[Revision comparison data]
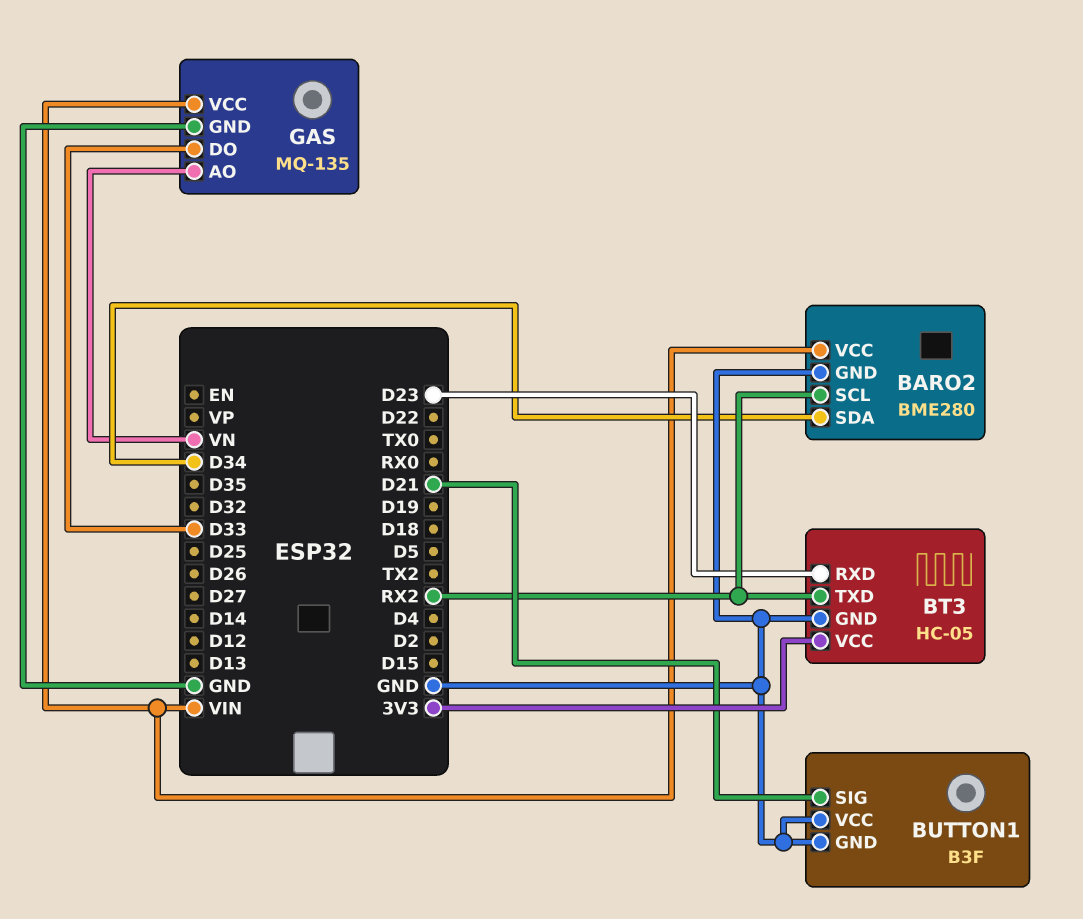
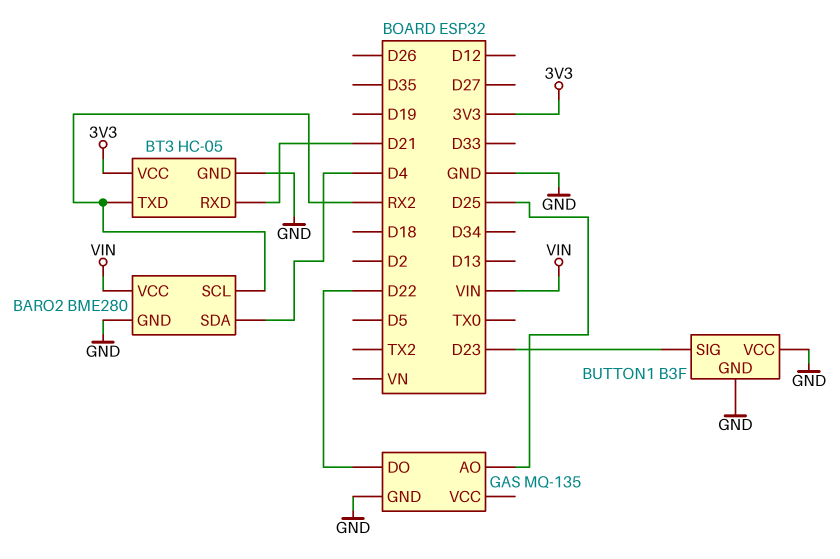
BARO2 pin SDA: D34 -> D4
BT3 pin RXD: D23 -> D21
BUTTON1 pin SIG: D21 -> D23
GAS pin AO: VN -> D25
GAS pin DO: D33 -> D22
GAS pin VCC: VIN -> none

**Work required:**
Keep only the lines from the one containing "BT3 pin RXD: D23 -> D21" through the final line of the records, and transcribe them exactly.

**Response area:**
BT3 pin RXD: D23 -> D21
BUTTON1 pin SIG: D21 -> D23
GAS pin AO: VN -> D25
GAS pin DO: D33 -> D22
GAS pin VCC: VIN -> none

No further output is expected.